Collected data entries
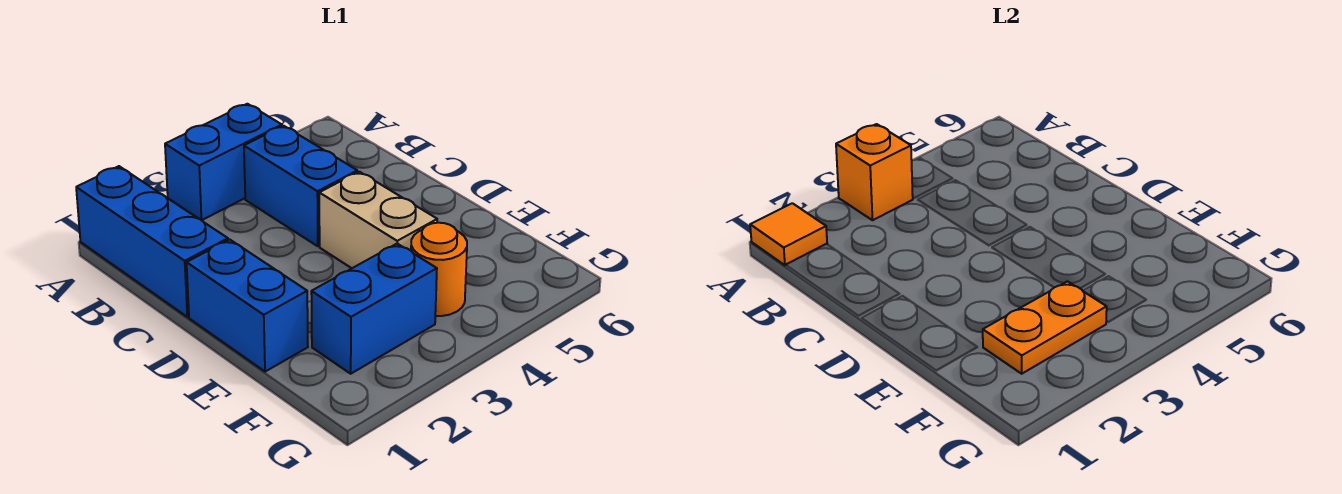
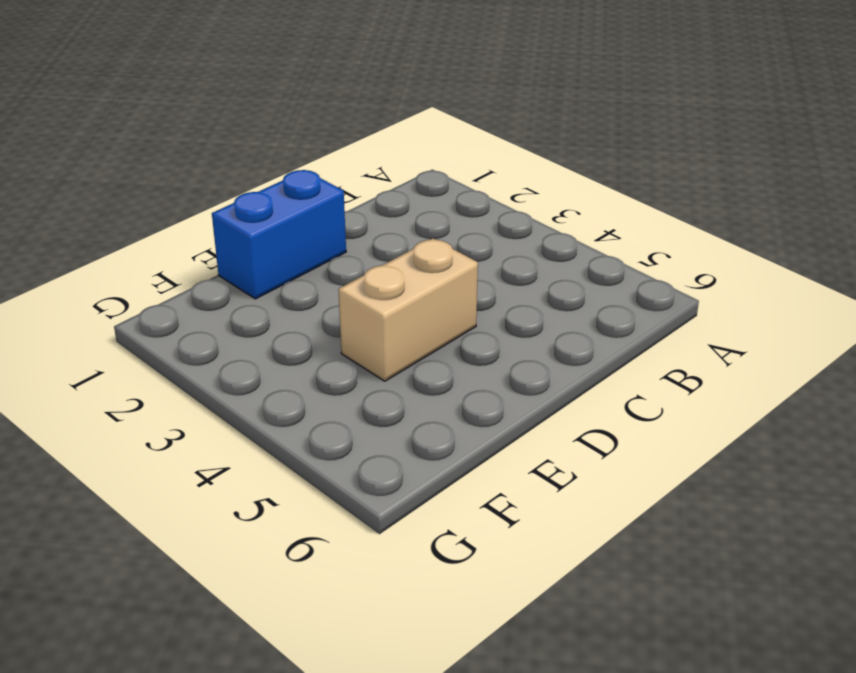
none -> blue brick A1:C1 level 1
none -> blue brick A3:A4 level 1

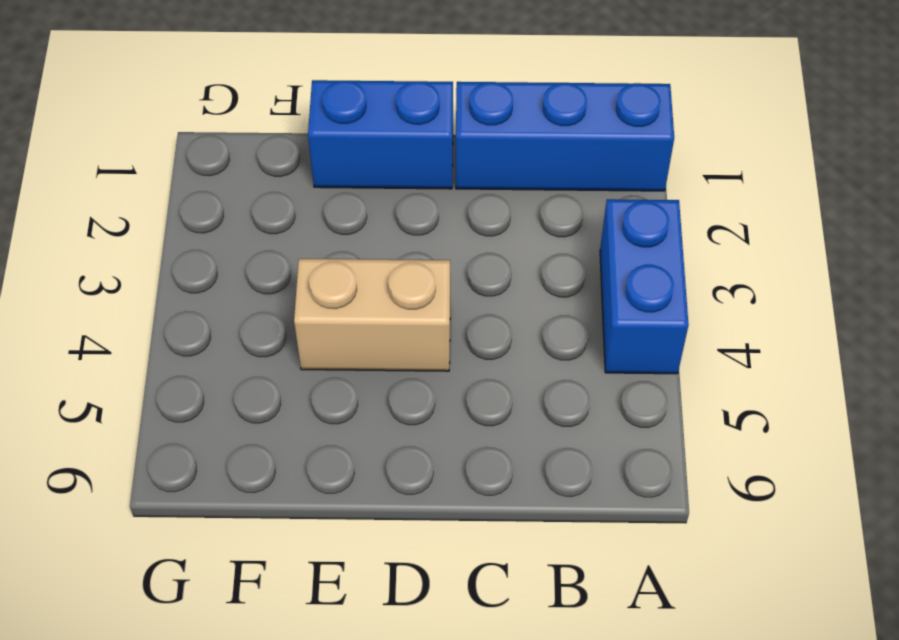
none -> blue brick B4:C4 level 1
none -> blue brick F2:F3 level 1

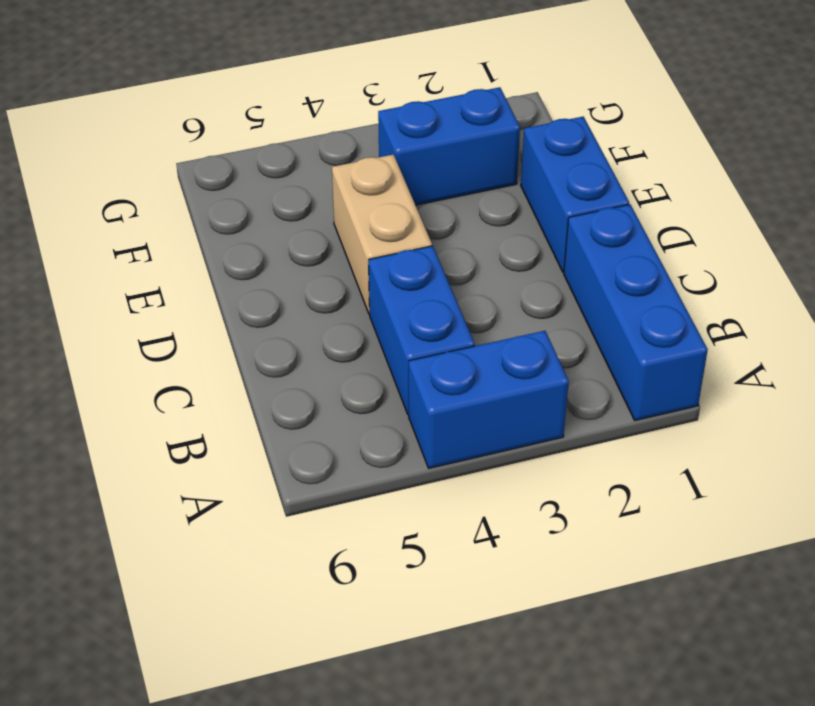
none -> orange round brick F4 level 1
none -> orange tile A1 level 2

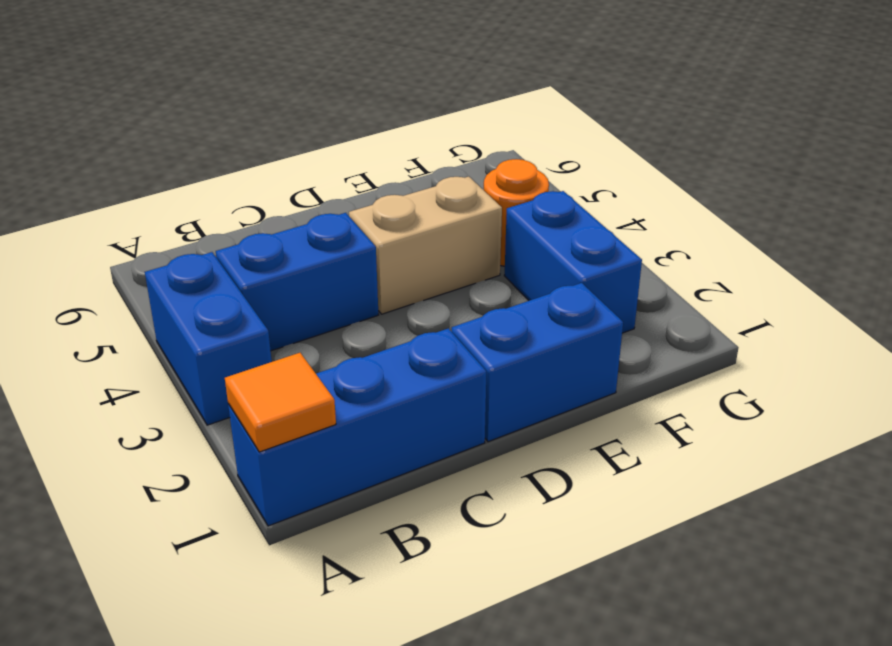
none -> orange brick A3 level 2
none -> orange plate F2:F3 level 2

## WORK ITEM
Give the data above again in full and unchanged, skipping the pictures.

## RESPONSE TO THIS TASK
none -> blue brick A1:C1 level 1
none -> blue brick A3:A4 level 1

none -> blue brick B4:C4 level 1
none -> blue brick F2:F3 level 1

none -> orange round brick F4 level 1
none -> orange tile A1 level 2

none -> orange brick A3 level 2
none -> orange plate F2:F3 level 2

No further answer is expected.